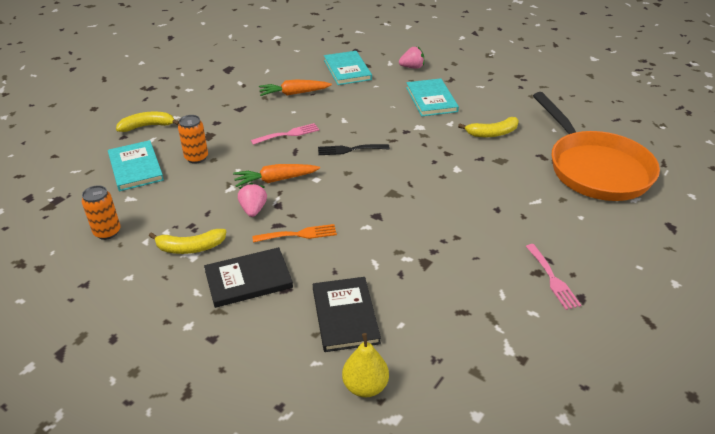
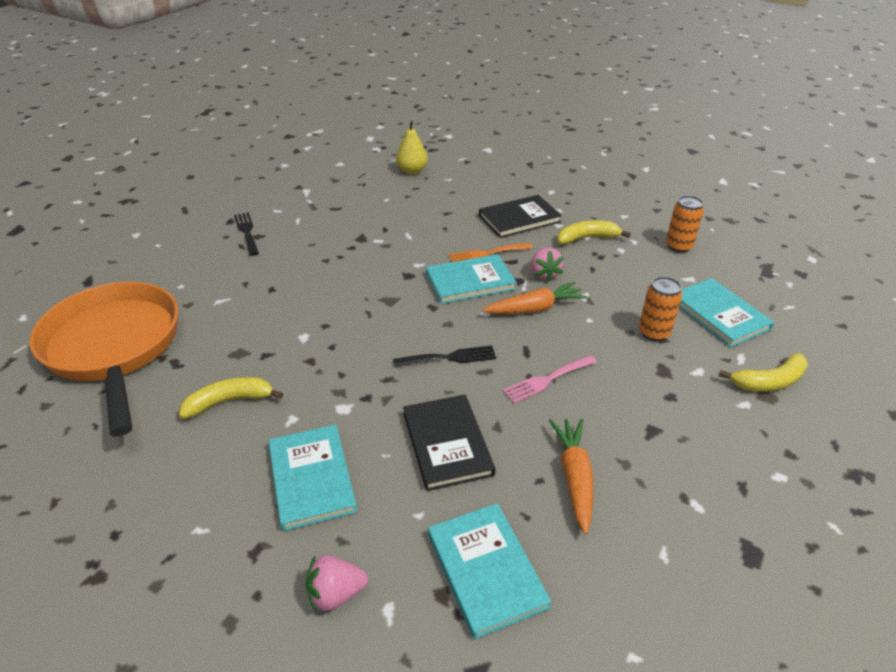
camera: 175 degrees right, 0 degrees up
(294, 93) = (574, 477): orange carrot -> orange carrot turned 75 degrees counterclockwise
(322, 206) = (470, 281): none -> turquoise book
(345, 315) = (430, 201): black book -> black book (447, 443)
(552, 279) = (247, 232): pink fork -> black fork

→ ABOUT THIS EXERCISE:
Among the entries above, identify all lines with "black" and copy them.

→ TASK SOLUTION:
(345, 315) = (430, 201): black book -> black book (447, 443)
(552, 279) = (247, 232): pink fork -> black fork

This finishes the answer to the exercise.